───── Given data ─────

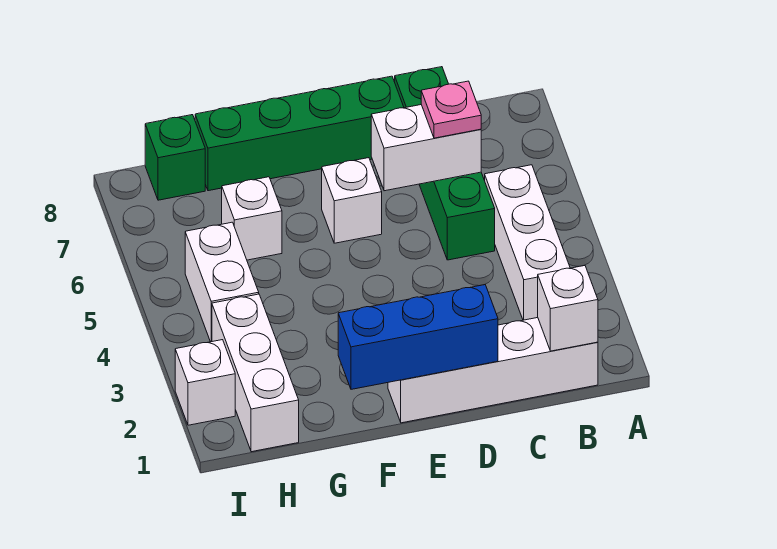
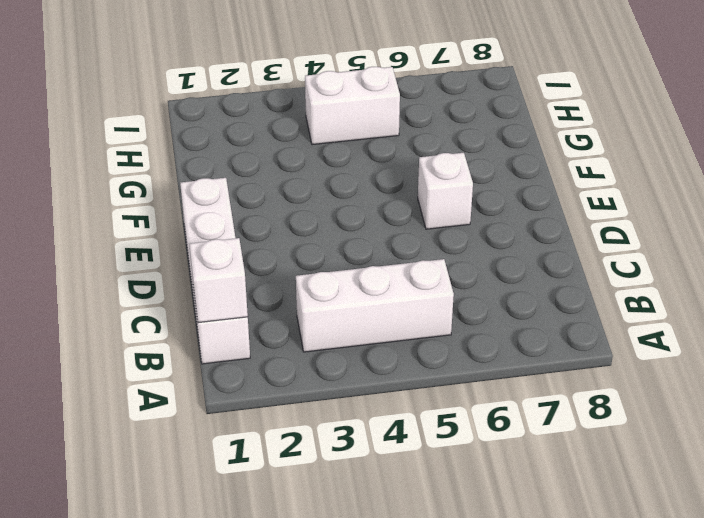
none -> green brick C5:C8 level 1
none -> green brick D8:G8 level 1
none -> white brick G6 level 1

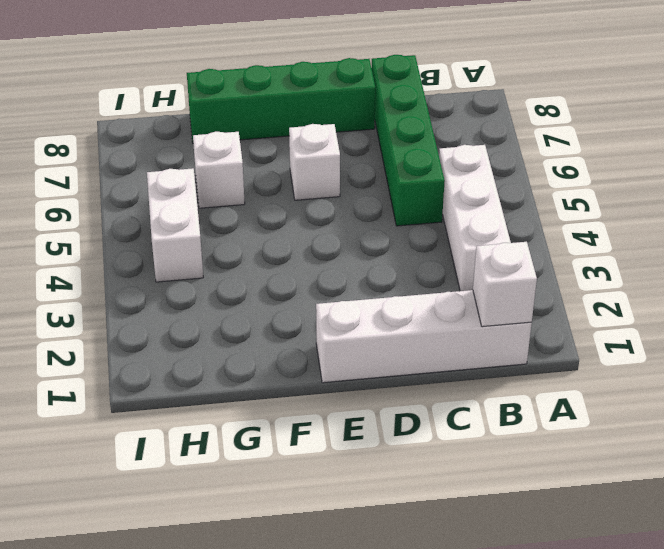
none -> white brick H1:H3 level 1
none -> green brick H8 level 1
none -> white brick I2 level 1

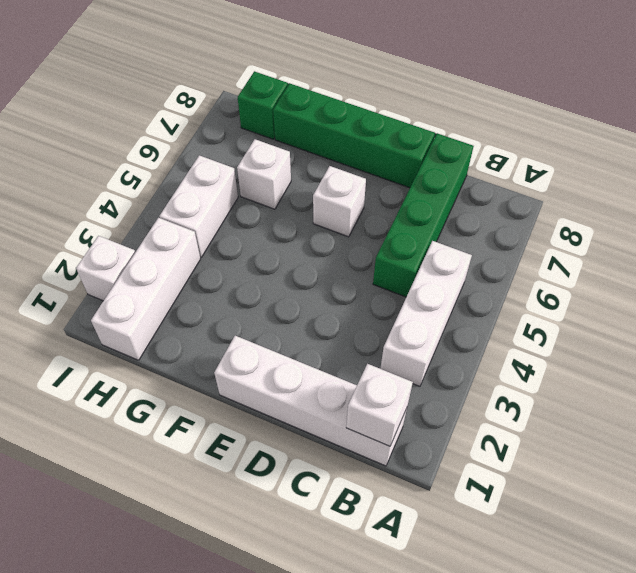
none -> white brick C6:D6 level 2
none -> blue brick D1:F1 level 2
none -> pink plate C6 level 3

─────

▸ Goal of the exercise:
Write out the records once more, exactly as they stand, with no images.

▸ Written response:
none -> green brick C5:C8 level 1
none -> green brick D8:G8 level 1
none -> white brick G6 level 1

none -> white brick H1:H3 level 1
none -> green brick H8 level 1
none -> white brick I2 level 1

none -> white brick C6:D6 level 2
none -> blue brick D1:F1 level 2
none -> pink plate C6 level 3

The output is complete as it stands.